Read through the data, and wherever a line holds the word "gray", write that line out.

(Records contained in a dataset)

⁂

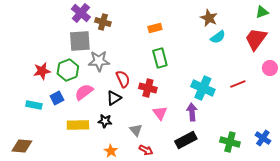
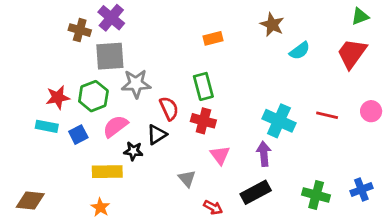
brown star: (209, 18) -> (272, 25), moved
brown cross: (103, 22) -> (80, 30), moved
green rectangle: (160, 58) -> (203, 86), moved
pink circle: (270, 68) -> (371, 111), moved
red line: (238, 84) -> (327, 115), turned 35
cyan rectangle: (34, 105) -> (47, 126), moved
black star: (105, 121) -> (133, 151), moved
blue cross: (263, 138) -> (361, 190), turned 35
red arrow: (146, 150) -> (213, 207), moved
orange star: (111, 151) -> (100, 207), moved

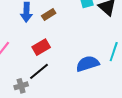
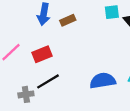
red rectangle: (41, 47) -> (42, 54), moved

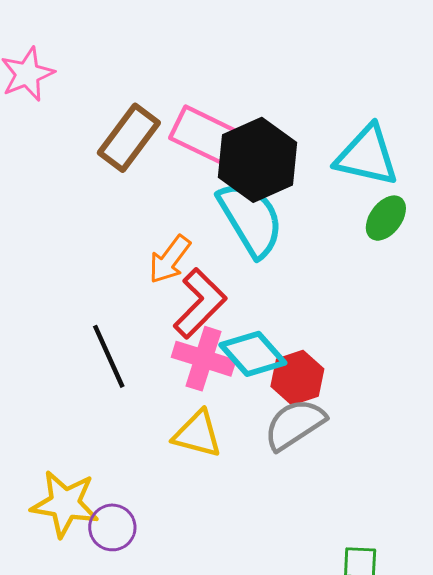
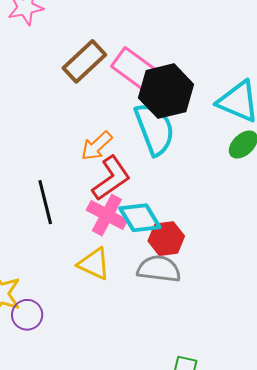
gray semicircle: (295, 424) -> (159, 269), turned 30

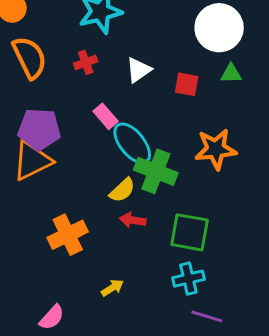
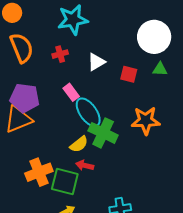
green square: (190, 232) -> (65, 181), moved

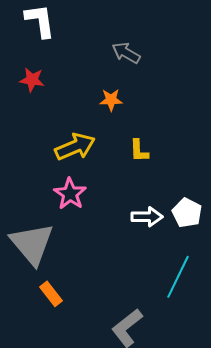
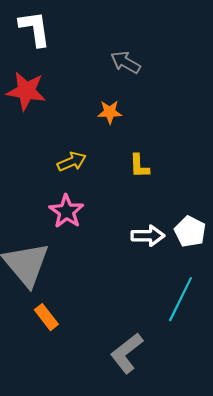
red star: (32, 80) -> (26, 91), size x1.5
yellow arrow: (75, 147) -> (72, 162), size x0.7

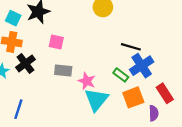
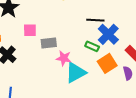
gray rectangle: (63, 71) -> (49, 43), moved
cyan triangle: (96, 100) -> (76, 72), turned 35

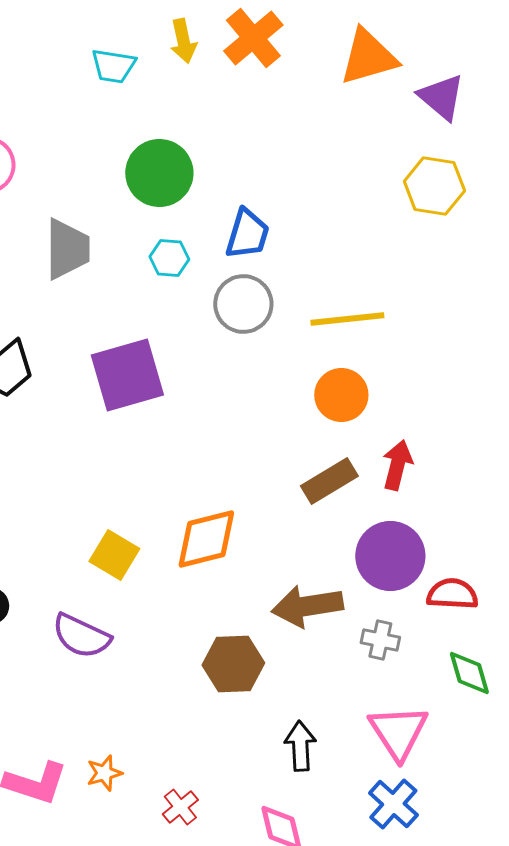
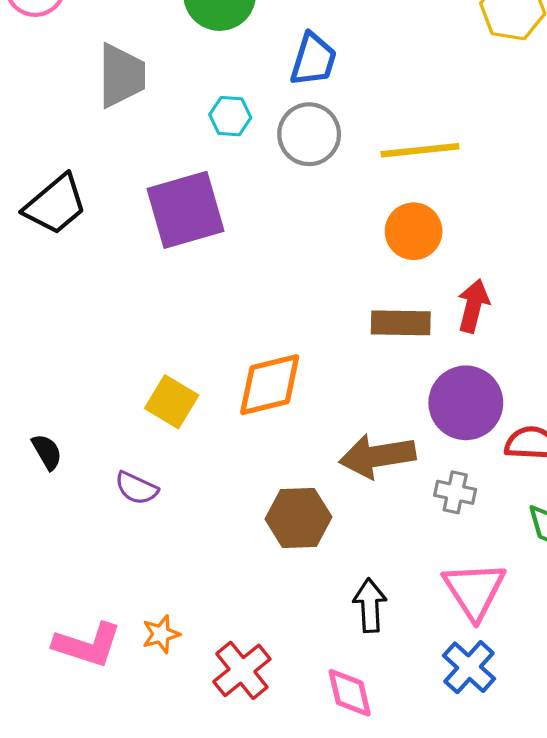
cyan hexagon: (169, 258) -> (230, 116), moved
brown rectangle: (329, 481) -> (401, 323), turned 32
purple semicircle: (81, 636) -> (136, 488), size x0.7
red cross: (180, 807) -> (242, 670), size x1.5

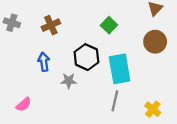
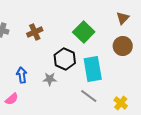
green square: (109, 25) -> (84, 32), size x1.5
blue arrow: (44, 62) -> (22, 75), moved
gray line: (115, 101) -> (89, 96), turned -66

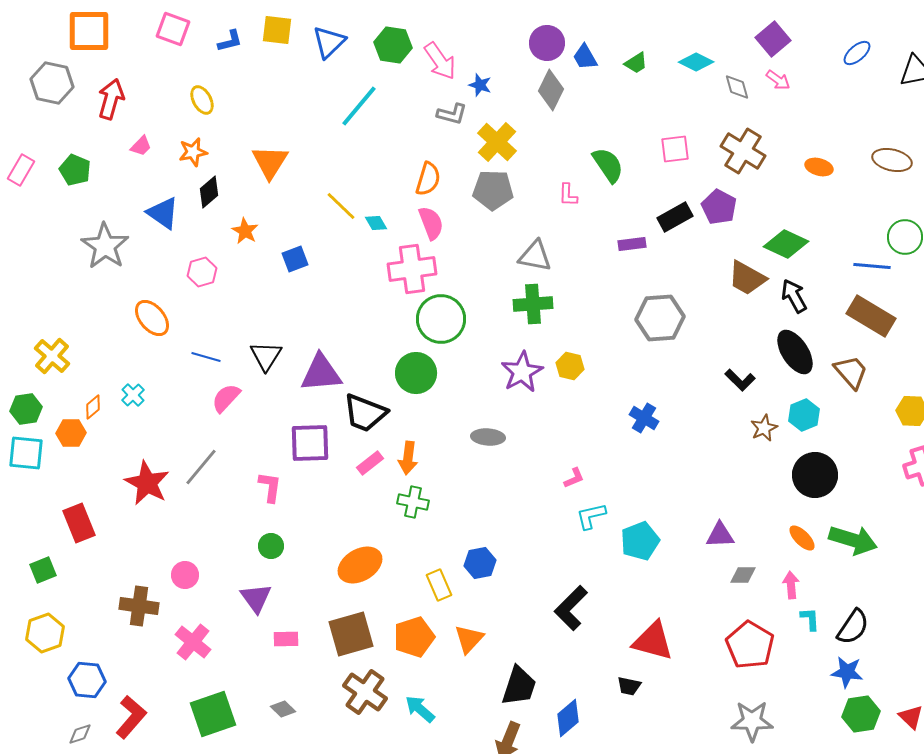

⁂

§ **FINAL ANSWER**
gray semicircle: (295, 424) -> (159, 269), turned 30
gray rectangle: (63, 71) -> (49, 43), moved
gray line: (115, 101) -> (89, 96), turned -66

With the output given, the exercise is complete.